In the entries that follow, which lines hold the string "turned"? List them.

━━━

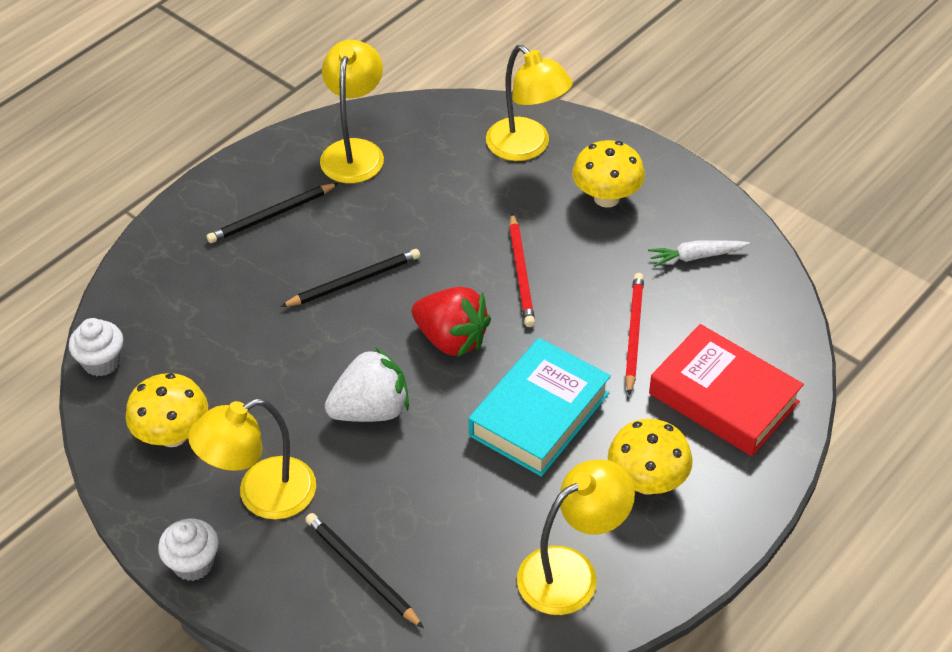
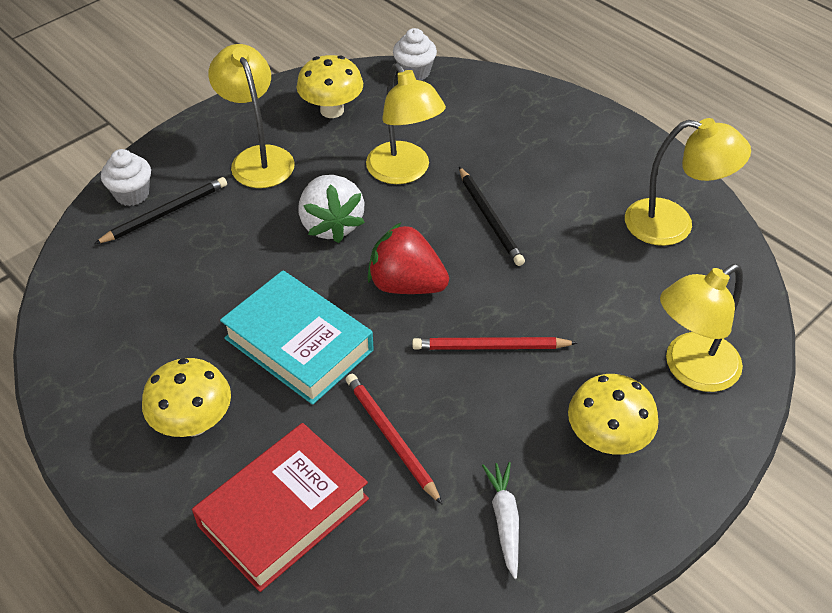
camera: 95 degrees right, 0 degrees up
(193, 563) = (206, 122): white cupcake -> white cupcake (132, 194)
(271, 216) = (579, 165): black pencil -> none
(451, 339) = (406, 284): red strawberry -> red strawberry turned 75 degrees clockwise
(571, 571) = (113, 350): yellow lamp -> yellow lamp (404, 172)
(633, 334) = (391, 438): red pencil -> red pencil turned 135 degrees counterclockwise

━━━

**TASK RESULT**
(451, 339) = (406, 284): red strawberry -> red strawberry turned 75 degrees clockwise
(633, 334) = (391, 438): red pencil -> red pencil turned 135 degrees counterclockwise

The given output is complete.